DIRECTIONS FOR THIS TASK:
Please copy each line of the records below that includes the word "blue".

DATA PROVIDED:
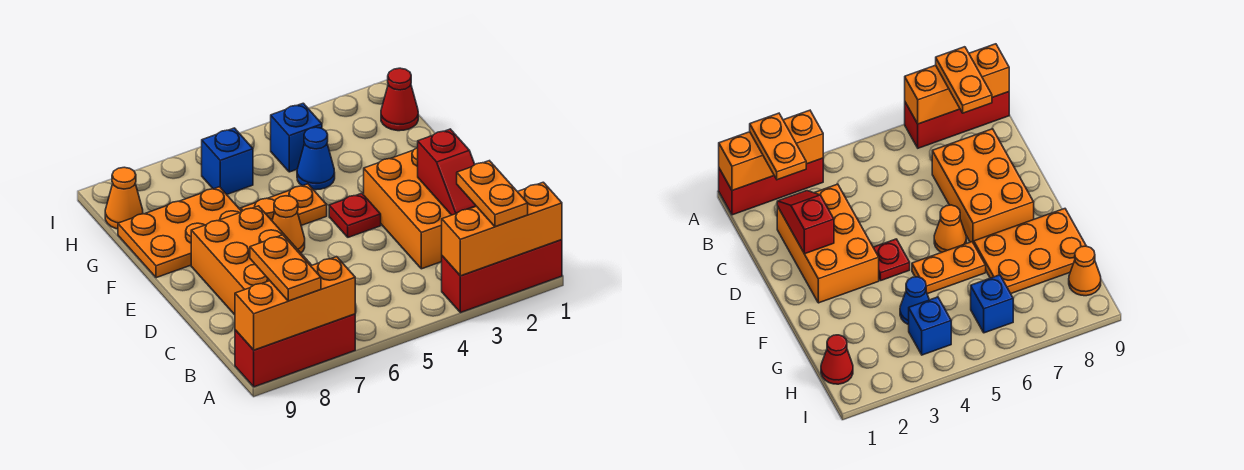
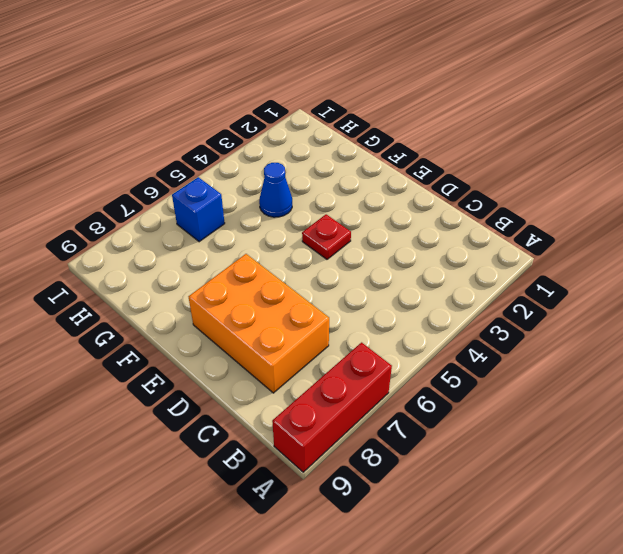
none -> red brick A1:A3 level 1
none -> orange brick C2:E3 level 1
none -> orange cone E6 level 1

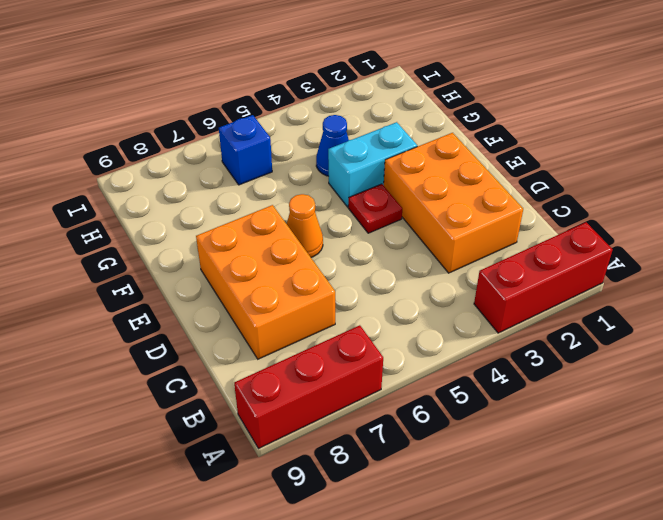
cyan brick F3:F4 level 1 -> none
none -> orange plate F5:F6 level 1
none -> orange plate F7:G9 level 1
none -> red cone H1 level 1

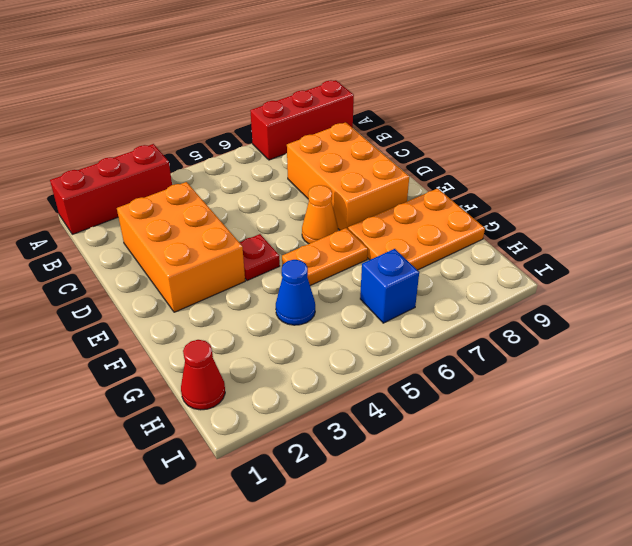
none -> blue brick H4 level 1
none -> orange cone H9 level 1
none -> orange brick A1:A3 level 2

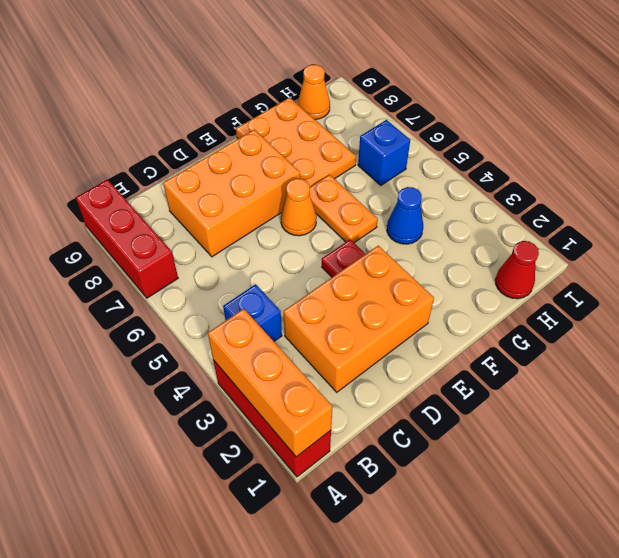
blue brick B4 level 1 -> blue brick H4 level 1
none -> orange brick A7:A9 level 2
none -> red slope C2:D2 level 2 top D
none -> orange plate A2:B2 level 3

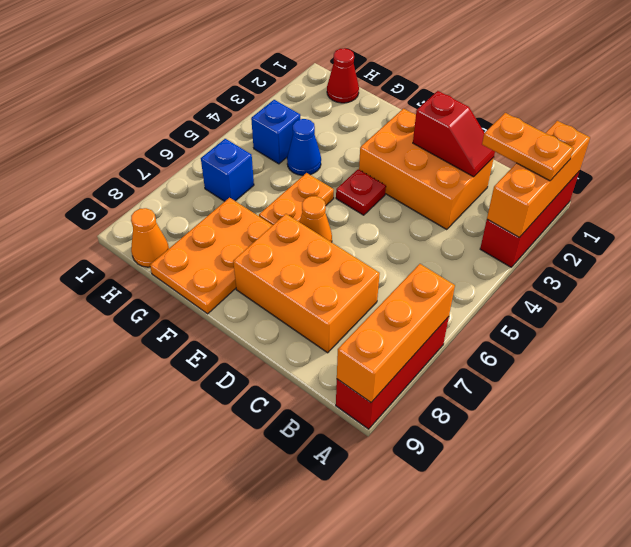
none -> orange plate A8:B8 level 3

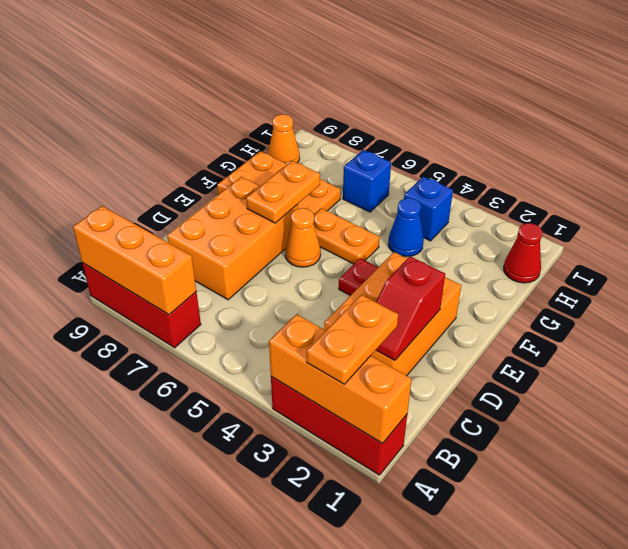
orange plate E7:F7 level 2 -> orange plate A8:B8 level 3

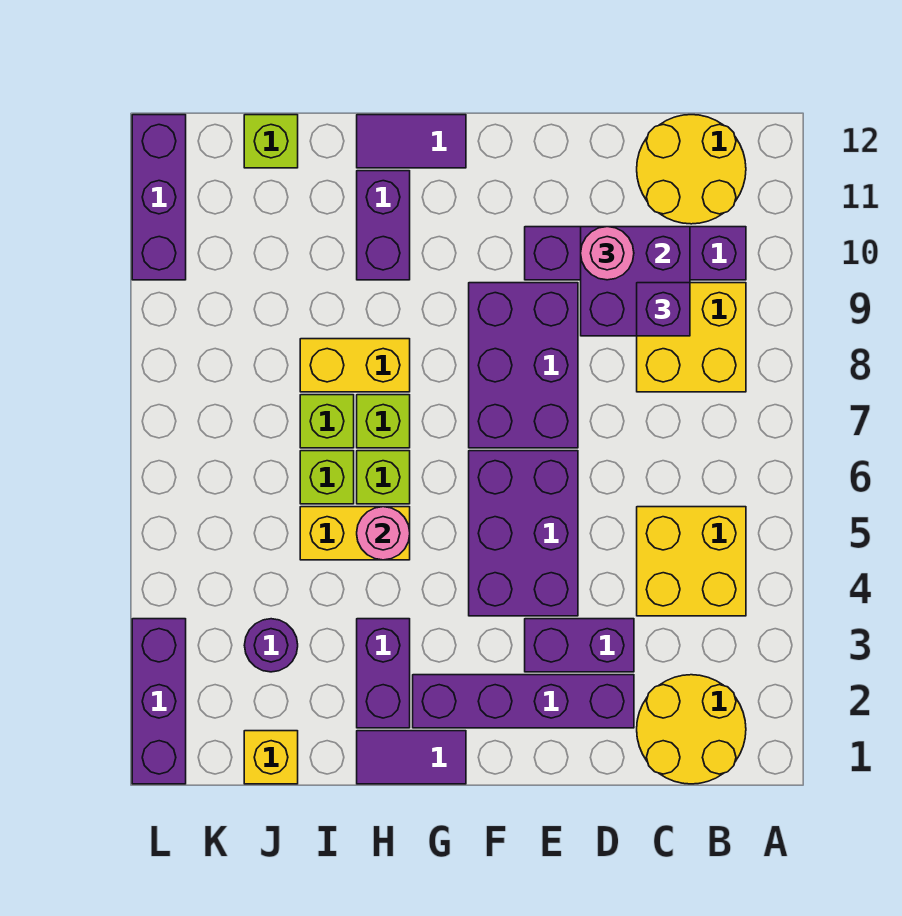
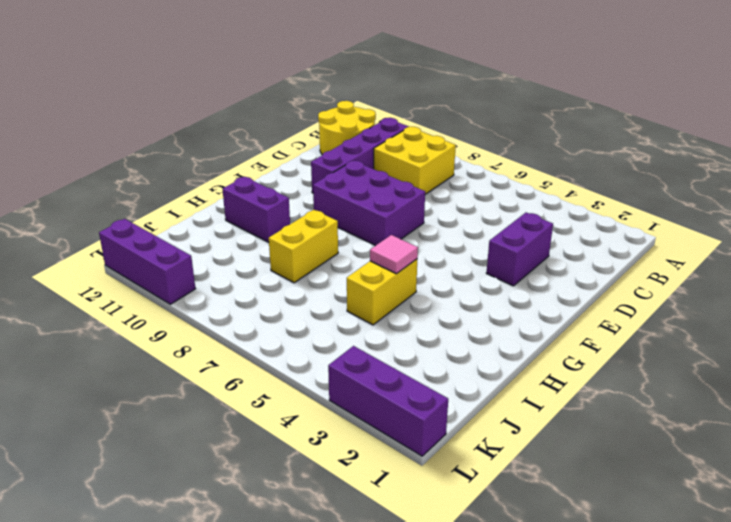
pink tile H5 level 2 -> pink round brick H5 level 2
none -> yellow round brick B1:C2 level 1
none -> yellow brick B4:C5 level 1
none -> purple brick D2:G2 level 1

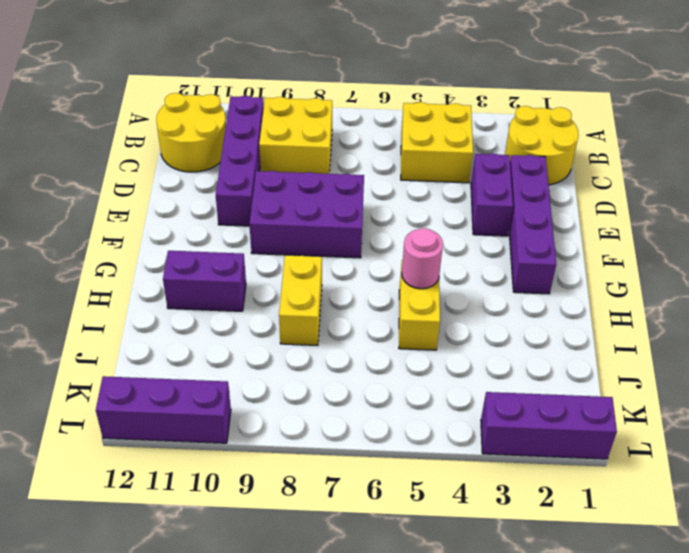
none -> purple brick E4:F6 level 1
none -> purple tile G1:H1 level 1
none -> purple tile G12:H12 level 1

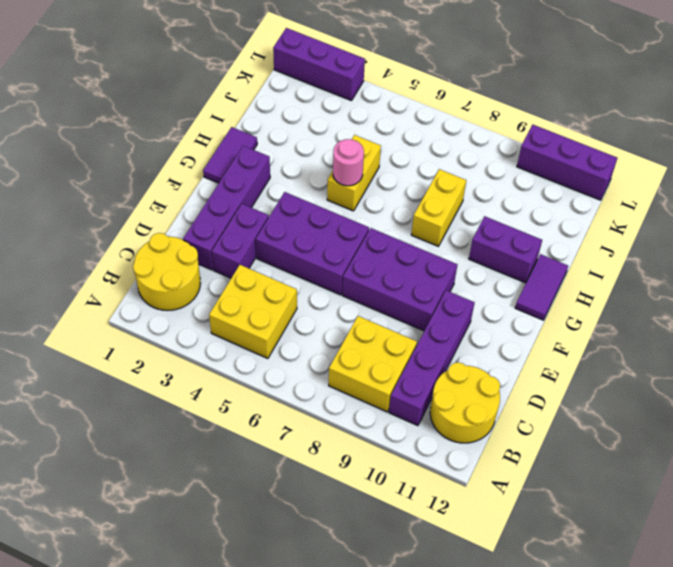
none -> purple brick H2:H3 level 1
none -> lime brick H6 level 1
none -> lime brick H7 level 1

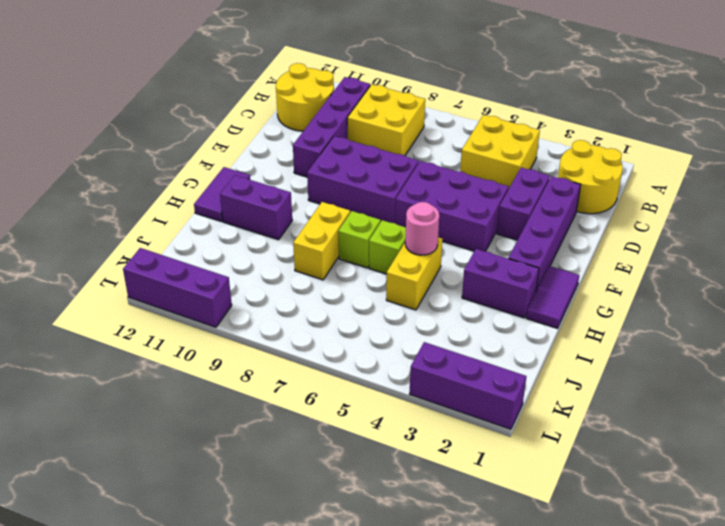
none -> lime brick I6 level 1
none -> lime brick I7 level 1
none -> yellow brick J1 level 1

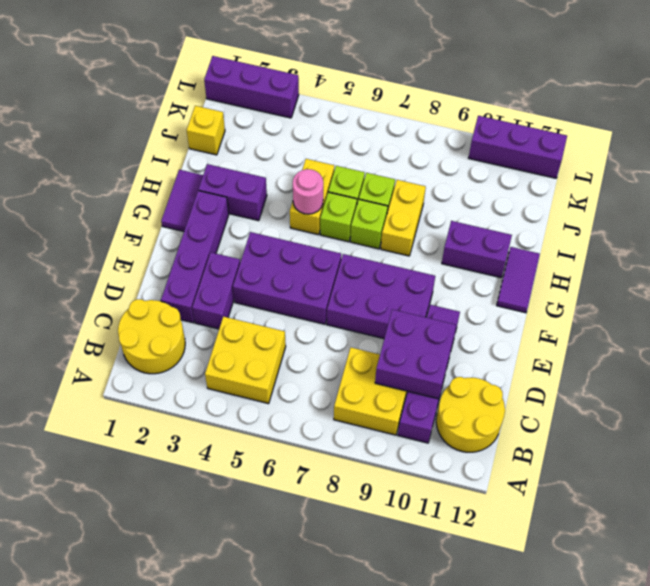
none -> purple round brick J3 level 1
none -> lime brick J12 level 1
none -> purple brick C9 level 3

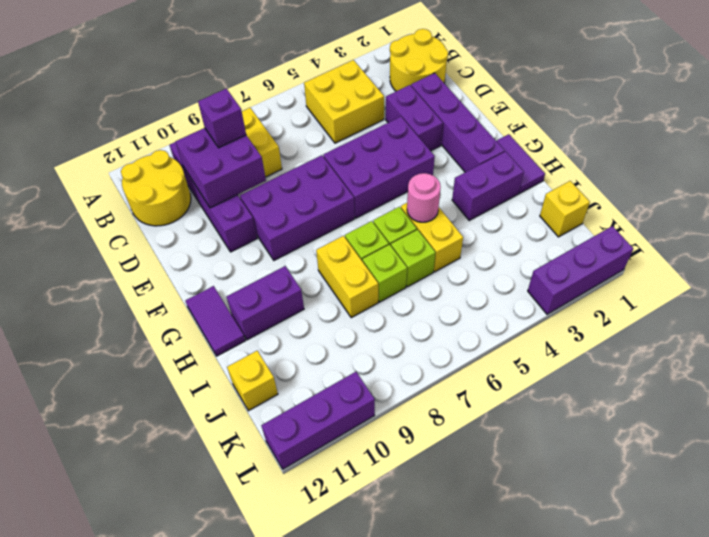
yellow brick J12 level 1 -> lime brick J12 level 1
none -> purple round brick J3 level 1
none -> pink round brick D10 level 3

ANSWER BOX:
none -> blue brick H4 level 1
blue brick B4 level 1 -> blue brick H4 level 1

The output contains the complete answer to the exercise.